- Opening Delimiter -

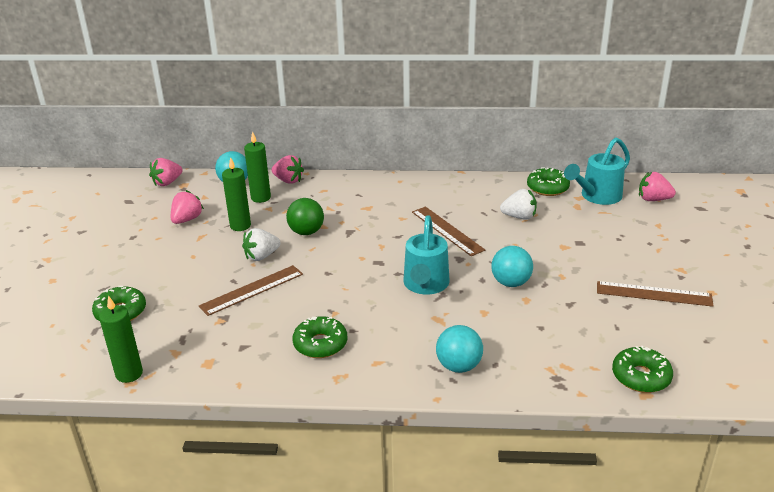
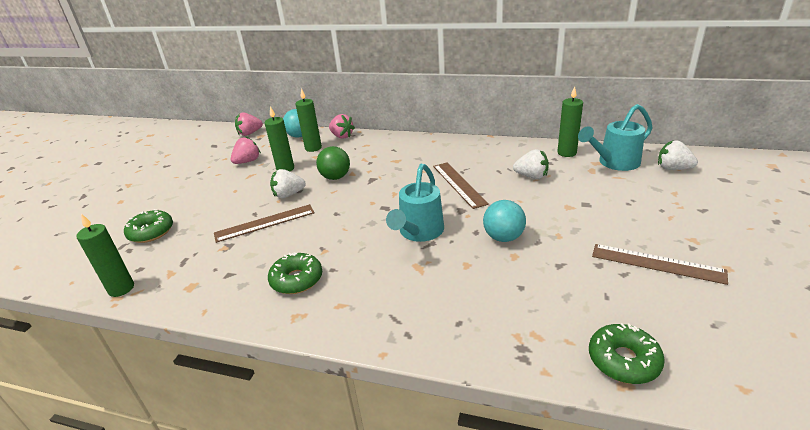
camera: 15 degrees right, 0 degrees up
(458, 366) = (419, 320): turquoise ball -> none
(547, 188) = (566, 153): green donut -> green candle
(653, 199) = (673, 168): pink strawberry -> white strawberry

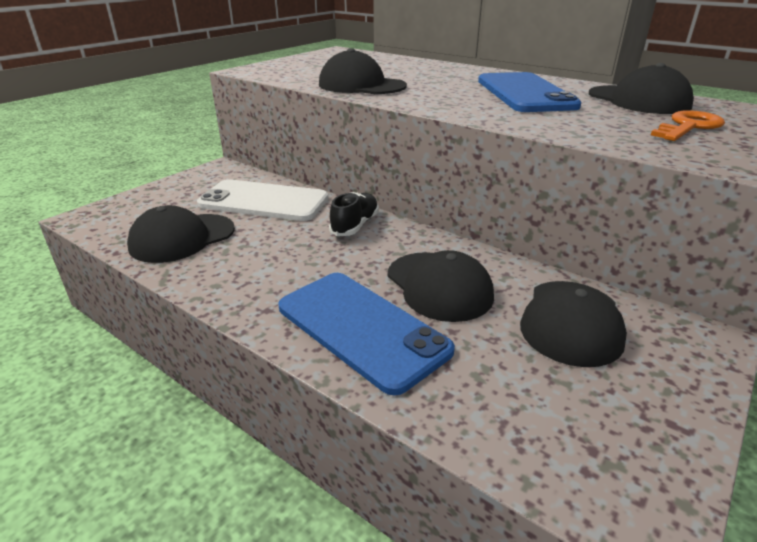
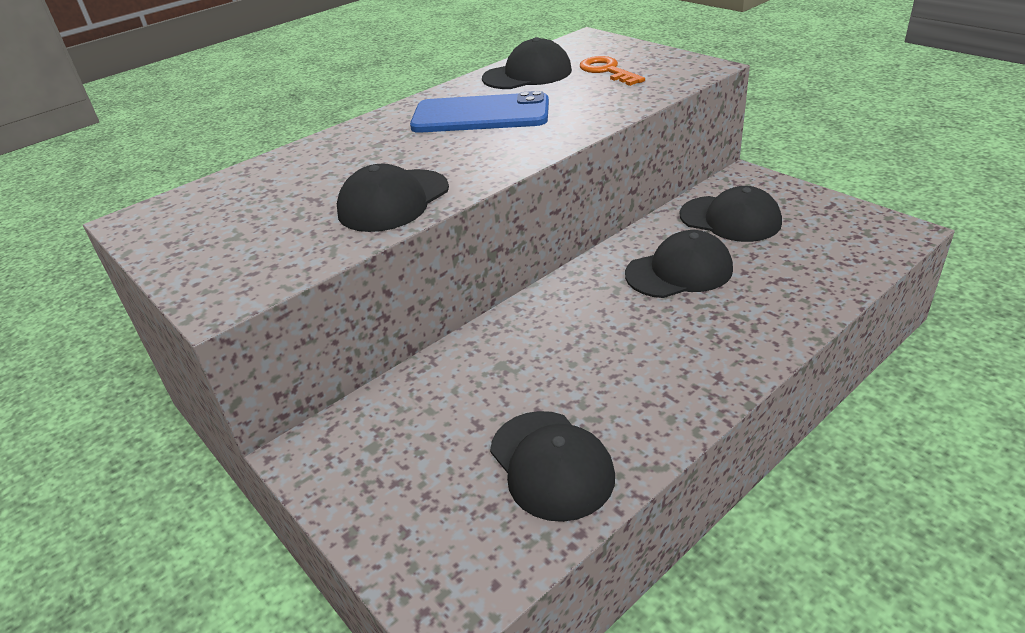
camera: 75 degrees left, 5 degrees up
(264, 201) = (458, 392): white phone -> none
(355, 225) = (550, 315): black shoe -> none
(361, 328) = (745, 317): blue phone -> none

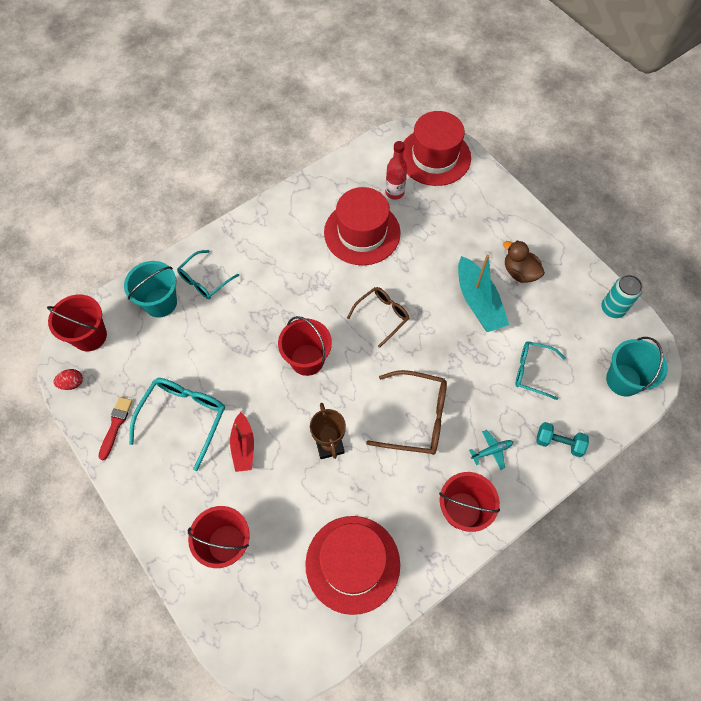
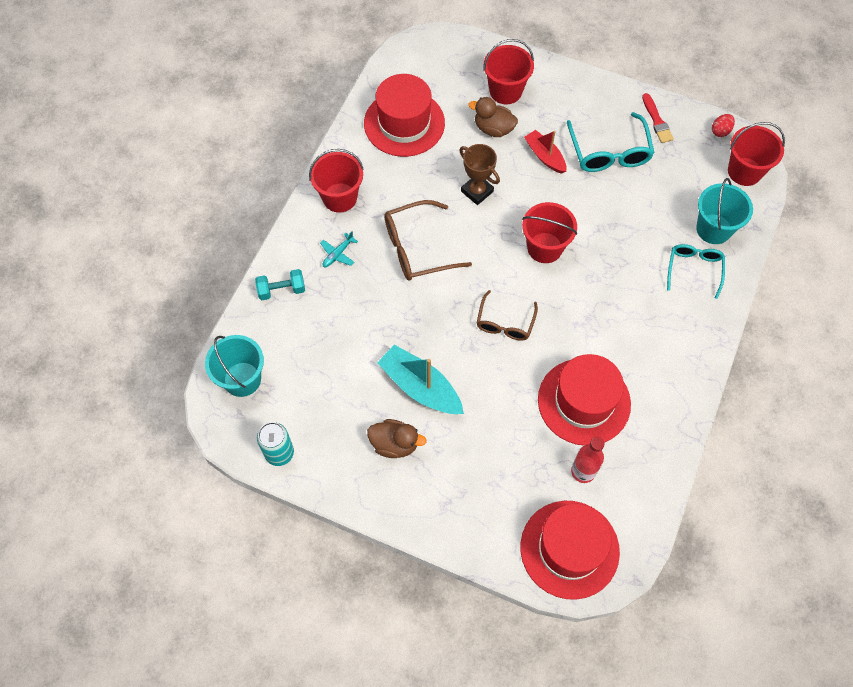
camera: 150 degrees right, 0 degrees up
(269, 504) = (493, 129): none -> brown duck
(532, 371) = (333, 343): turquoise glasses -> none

- Closing Delimiter -
- Opening Delimiter -

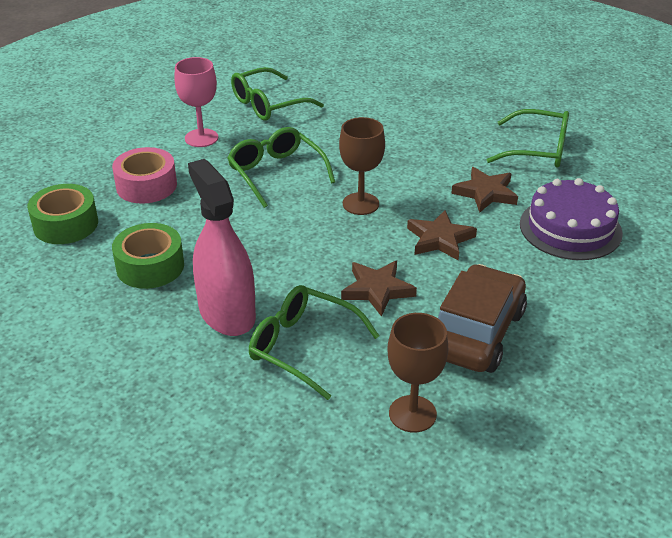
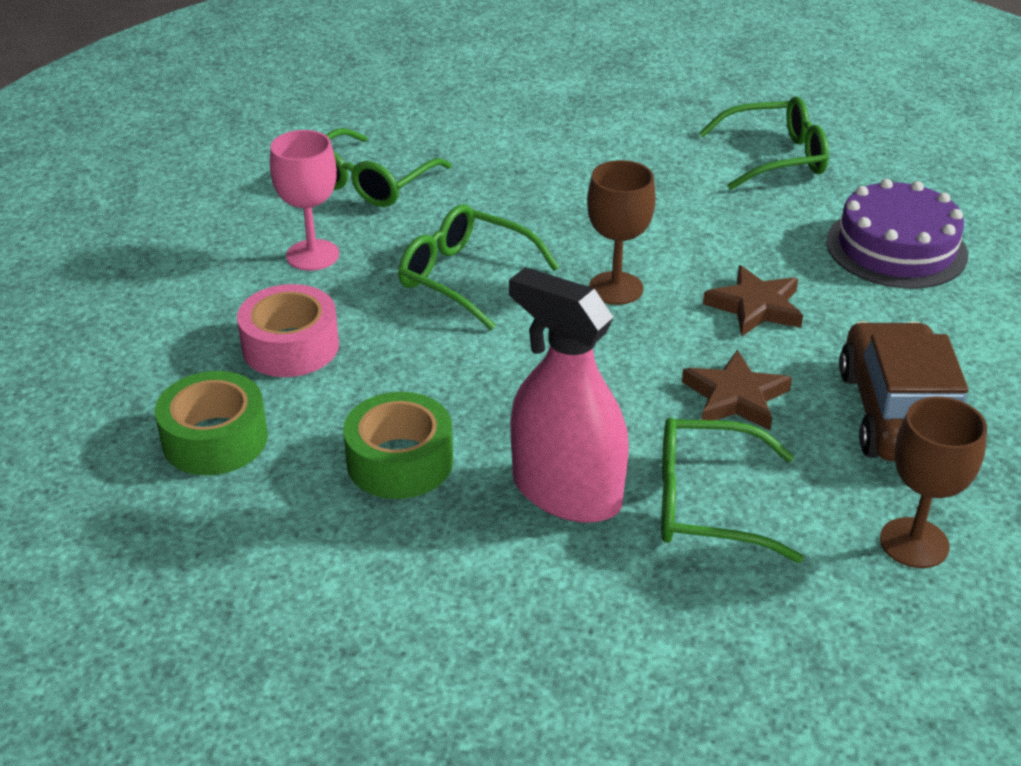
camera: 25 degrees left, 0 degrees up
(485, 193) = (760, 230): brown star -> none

- Closing Delimiter -

● **ACTIVITY**
Range to copy from the listing above: the line containing "camera: 15 degrees right, 0 degrees up" down to the line containing "(532, 371) = (333, 343): turquoise", both included. Reproduce it exactly, minus the pictures, and add nothing.

● **RESULT**
camera: 15 degrees right, 0 degrees up
(458, 366) = (419, 320): turquoise ball -> none
(547, 188) = (566, 153): green donut -> green candle
(653, 199) = (673, 168): pink strawberry -> white strawberry

camera: 75 degrees left, 5 degrees up
(264, 201) = (458, 392): white phone -> none
(355, 225) = (550, 315): black shoe -> none
(361, 328) = (745, 317): blue phone -> none

camera: 150 degrees right, 0 degrees up
(269, 504) = (493, 129): none -> brown duck
(532, 371) = (333, 343): turquoise glasses -> none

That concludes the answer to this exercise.